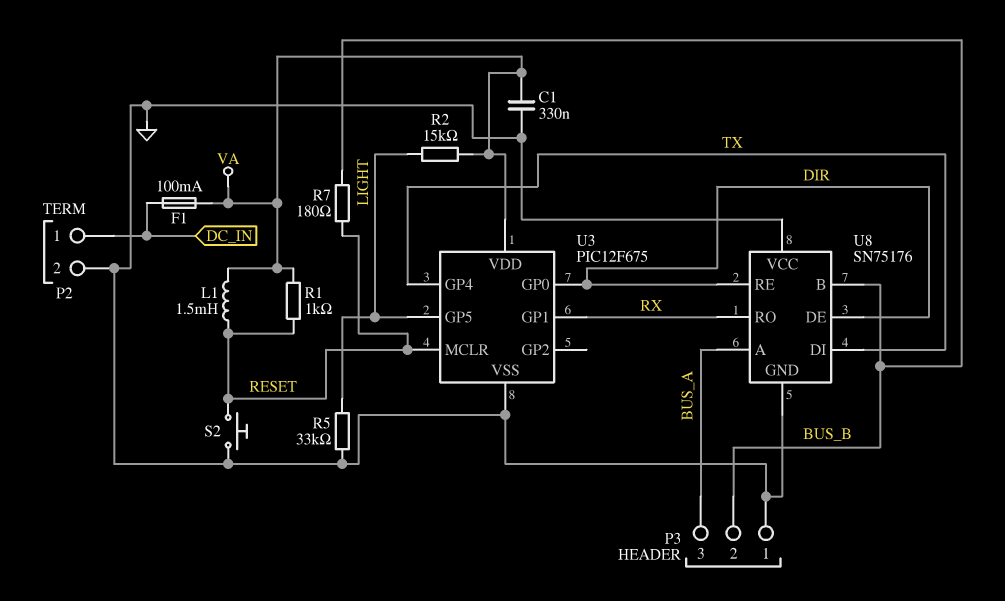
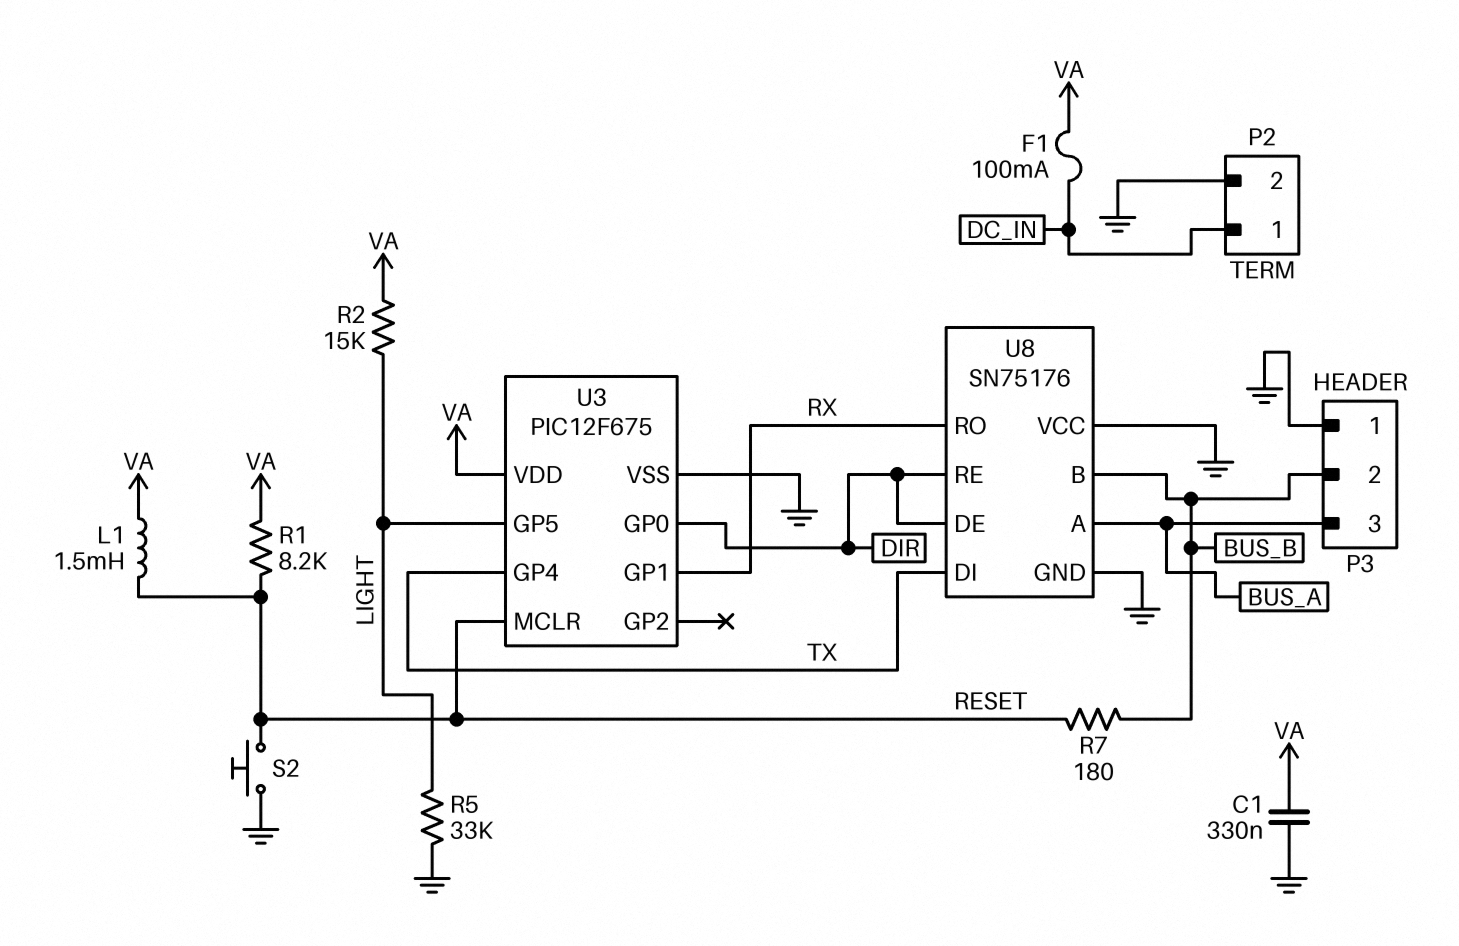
R1: 1k (RESET, VA) -> 8.2k (RESET, VA)

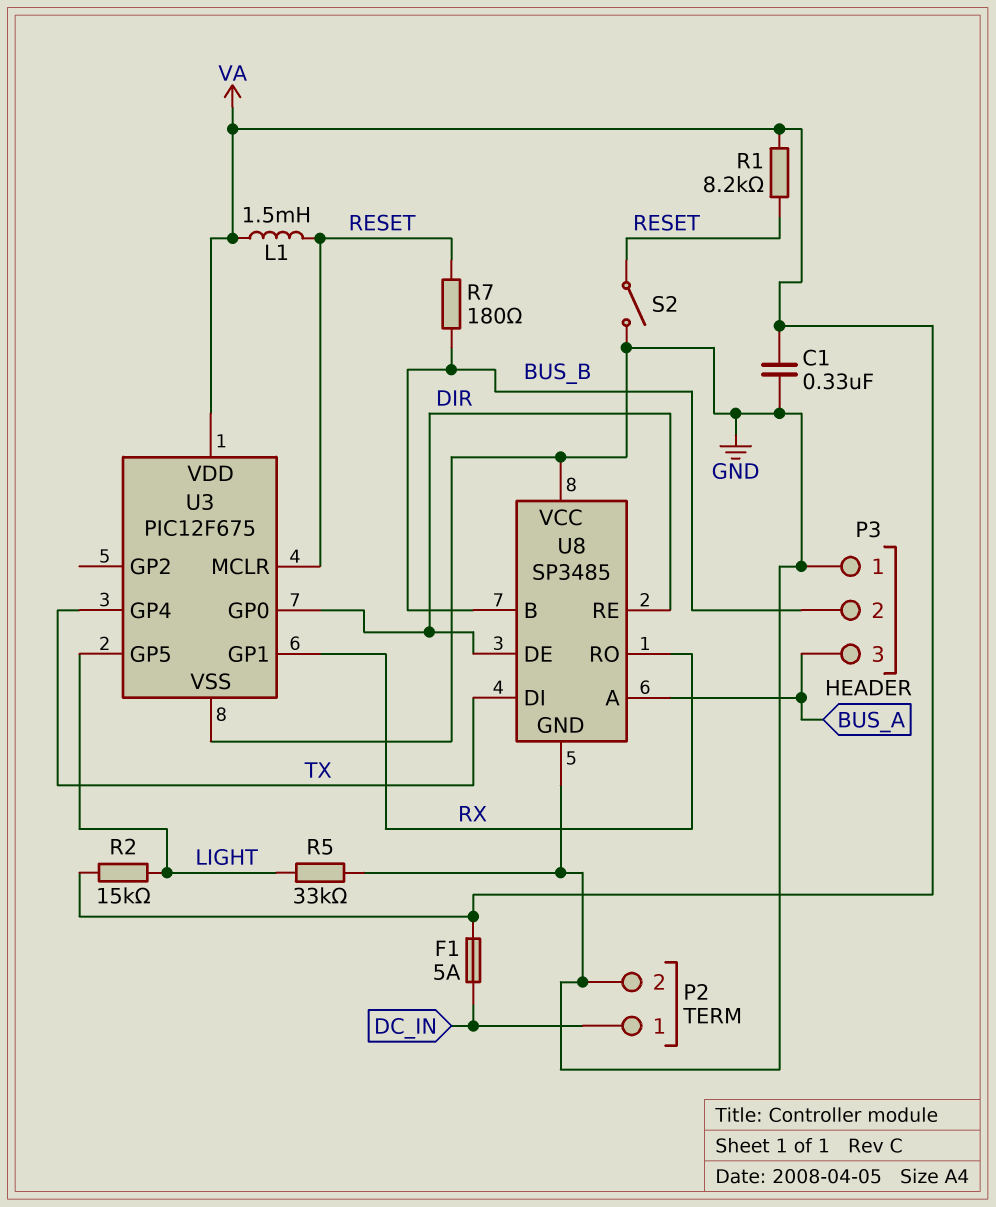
F1: 100mA (DC_IN, VA) -> 5A (DC_IN, VA)
S2: button (GND, RESET) -> switch (GND, RESET)
U8: SN75176 -> SP3485

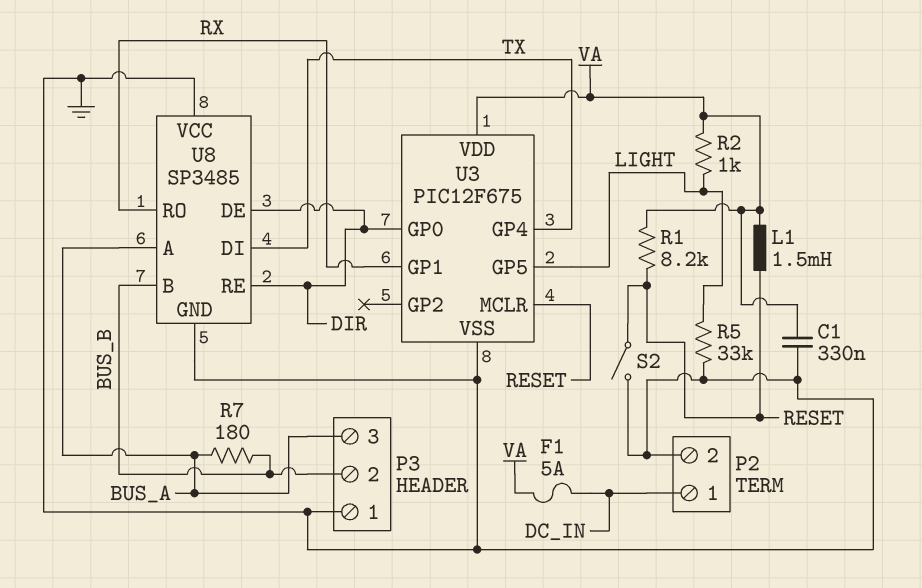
R2: 15k (LIGHT, VA) -> 1k (LIGHT, VA)
R7: 180 (BUS_B, RESET) -> 180 (BUS_A, BUS_B)

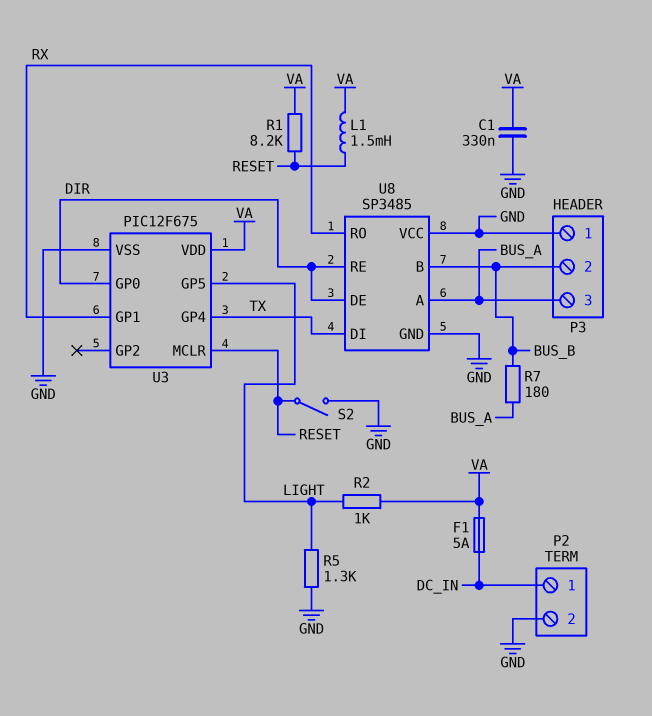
R5: 33k (GND, LIGHT) -> 1.3k (GND, LIGHT)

━━━━

Your task ▸ Collect, from the material above, every line containing the word "RESET".

Answer box ▸
R1: 1k (RESET, VA) -> 8.2k (RESET, VA)
S2: button (GND, RESET) -> switch (GND, RESET)
R7: 180 (BUS_B, RESET) -> 180 (BUS_A, BUS_B)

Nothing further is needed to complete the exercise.